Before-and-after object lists
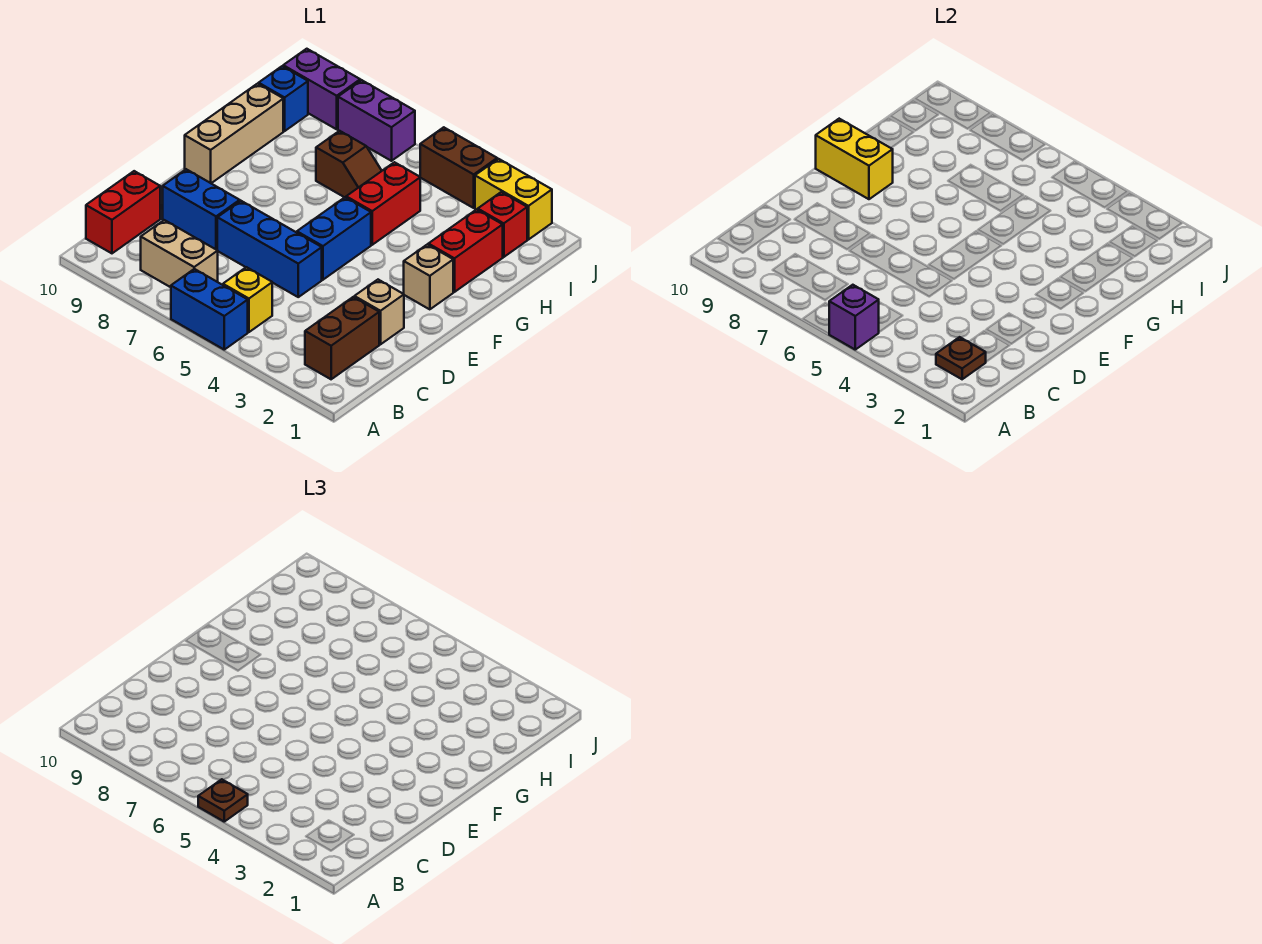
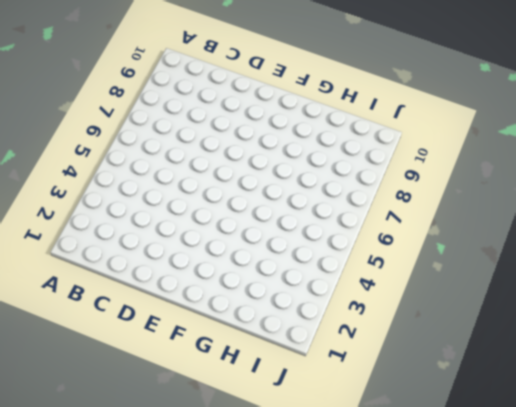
none -> blue brick A5:A6 level 1
none -> brown brick B2:C2 level 1
none -> yellow brick B5 level 1

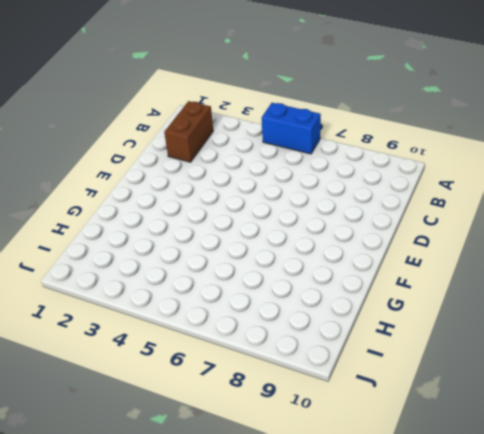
none -> yellow brick B5 level 1
none -> tan brick B7:B8 level 1
none -> red brick B10:C10 level 1

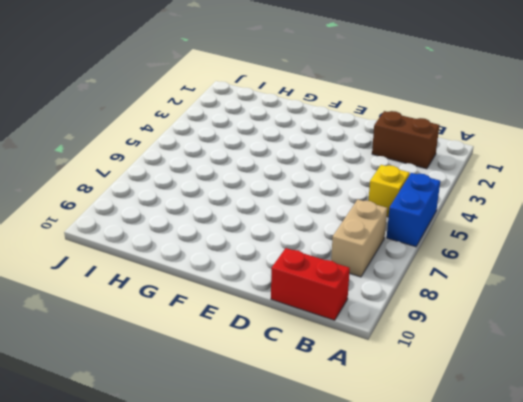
none -> tan brick D2 level 1
none -> blue brick D5:D7 level 1
none -> blue brick D8:D9 level 1

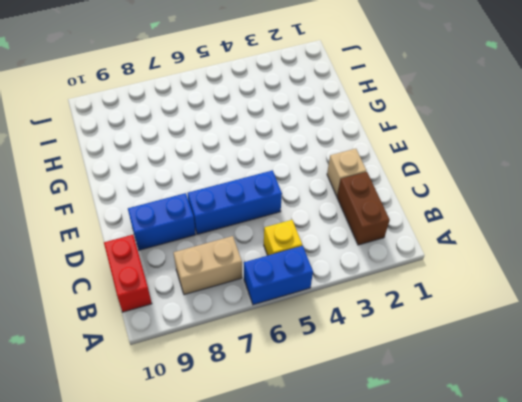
none -> blue brick E5:F5 level 1
none -> tan brick F2 level 1
none -> tan brick F10:H10 level 1

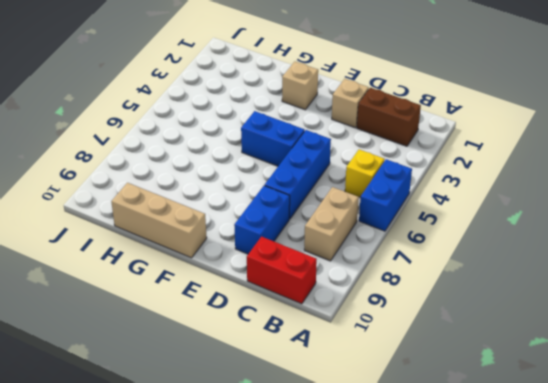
none -> red brick G2:H2 level 1
none -> red brick G5:H5 level 1
none -> brown slope H6:H7 level 1 top 7

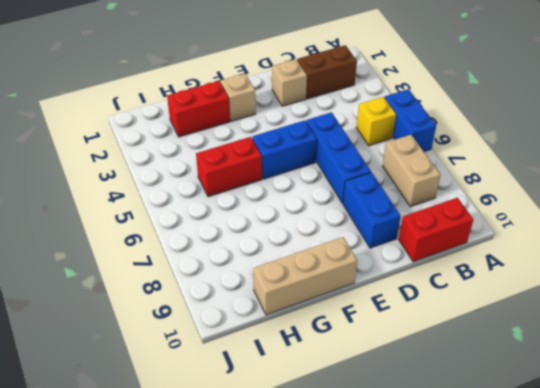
none -> brown slope H6:H7 level 1 top 7
none -> red brick I2 level 1
none -> blue brick I10 level 1

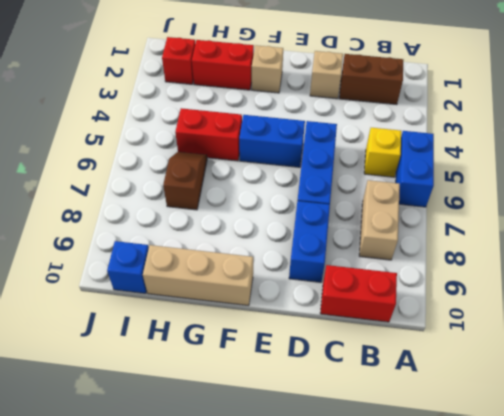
none -> yellow brick J2:J3 level 1
none -> brown brick J4:J5 level 1
none -> purple brick J7:J8 level 1

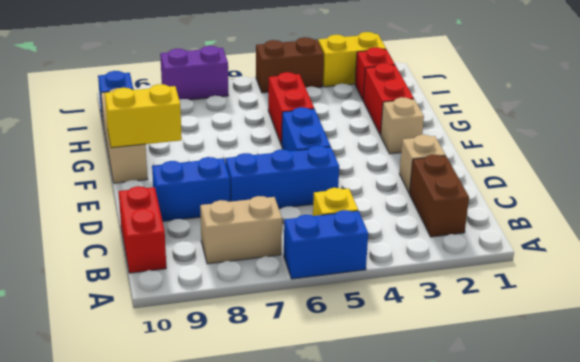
none -> brown slope H6:H7 level 1 top 7
none -> purple brick J9:J10 level 1
none -> purple brick A5 level 2

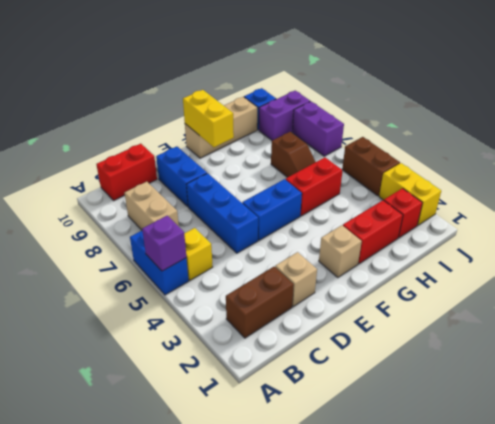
purple brick I9:J9 level 1 -> purple brick J9:J10 level 1
none -> brown plate B2 level 2
none -> brown plate A5 level 3

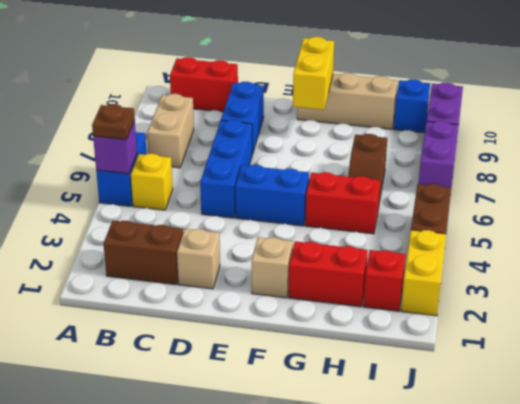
none -> brown plate B2 level 2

TASK ITEM
All that is wanted is the number of lines in the records that include the string "purple".

WRITTEN RESPONSE
4